Edit tracking data:
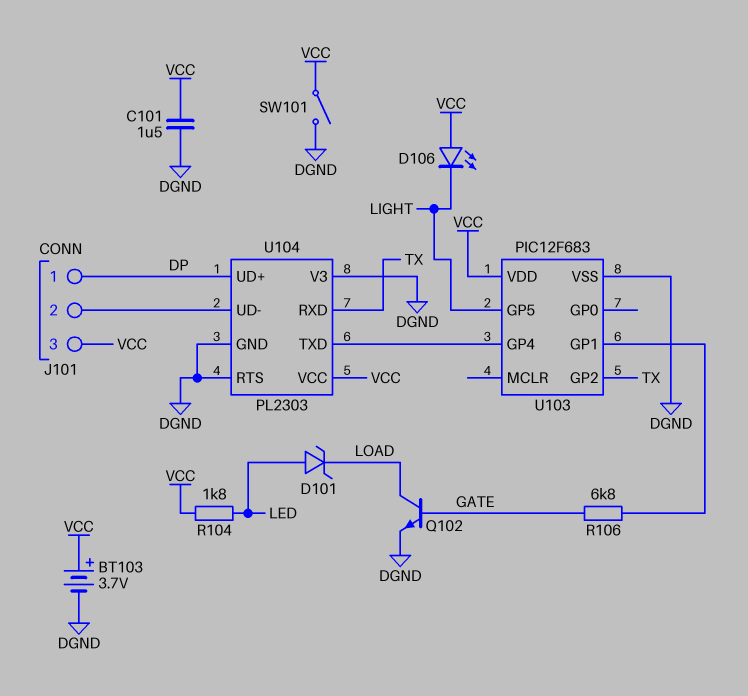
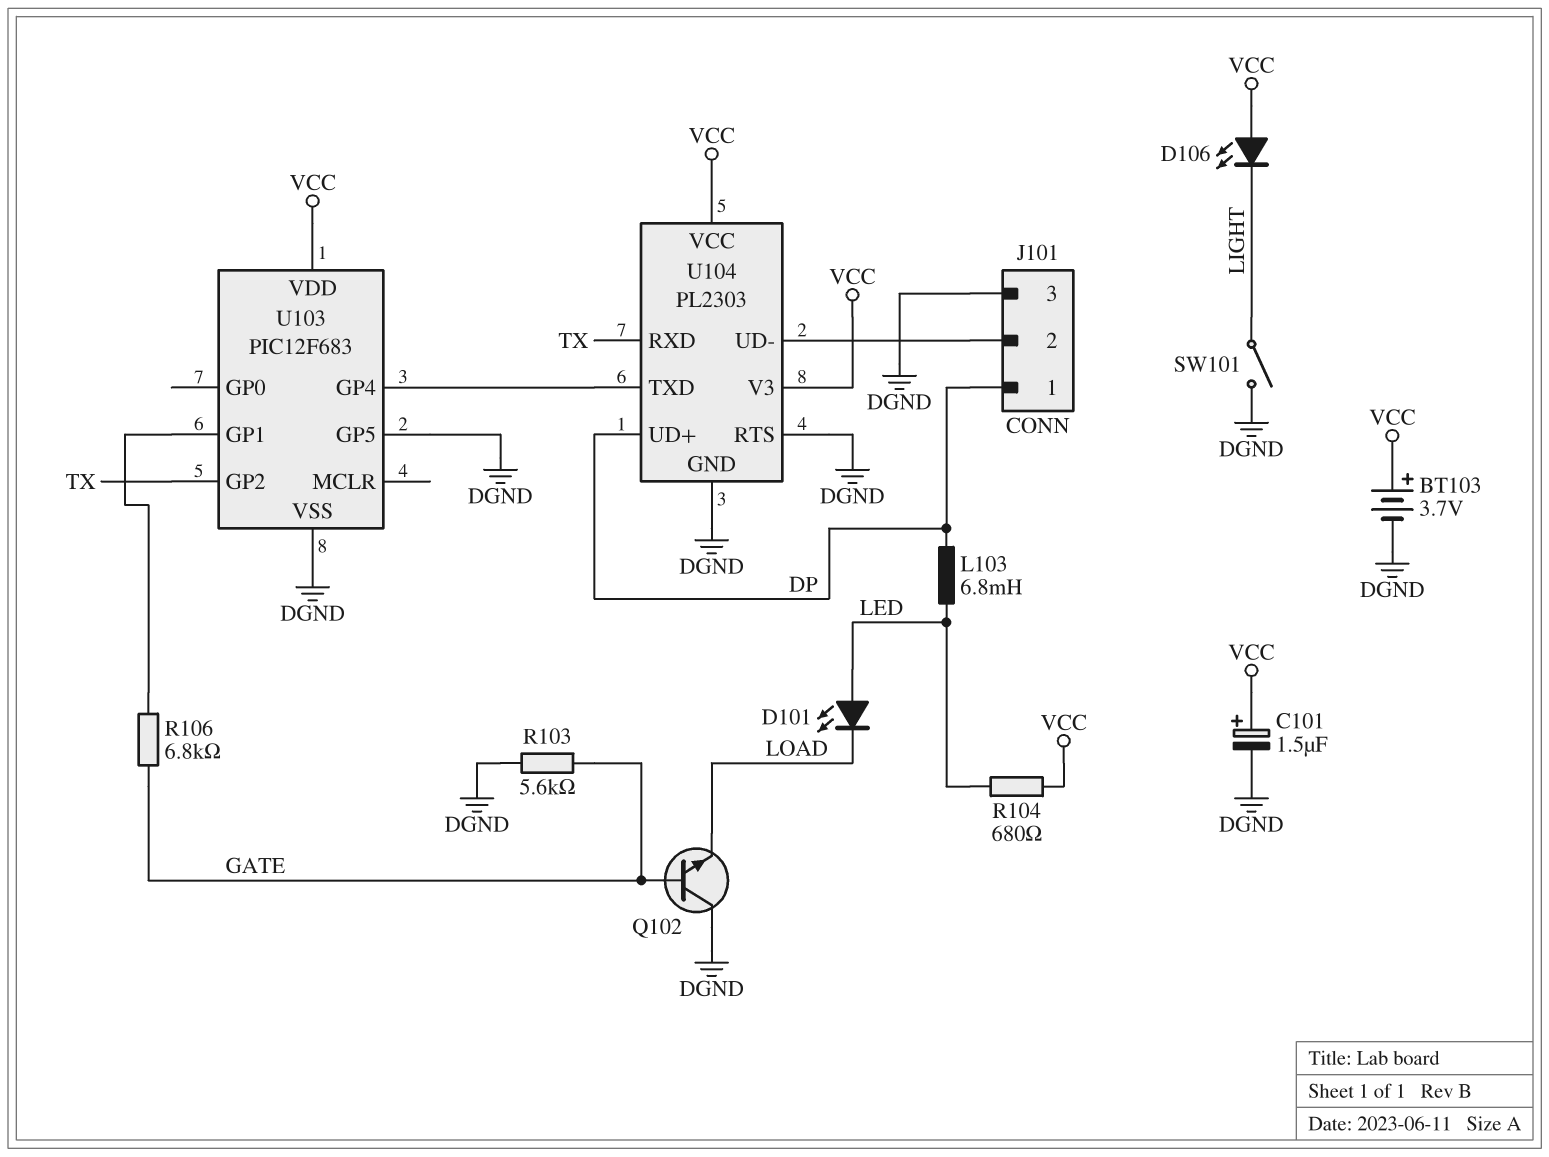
C101: 1.5uF (DGND, VCC) -> 1.5uF (plus VCC, minus DGND)
D101: zener (A LED, K LOAD) -> LED (A LED, K LOAD)
J101 pin 3: VCC -> DGND
L103: none -> 6.8mH (DP, LED)
Q102: NPN (B GATE, C LOAD, E DGND) -> NPN (B GATE, C DGND, E LOAD)
R103: none -> 5.6k (DGND, GATE)
R104: 1.8k (LED, VCC) -> 680 (LED, VCC)
SW101: switch (DGND, VCC) -> switch (DGND, LIGHT)
U103 pin GP5: LIGHT -> DGND
U104 pin V3: DGND -> VCC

» **Brief**:
All lines with the word "LIGHT" are needed; pull them from the entries and copy each.

» **Written answer**:
SW101: switch (DGND, VCC) -> switch (DGND, LIGHT)
U103 pin GP5: LIGHT -> DGND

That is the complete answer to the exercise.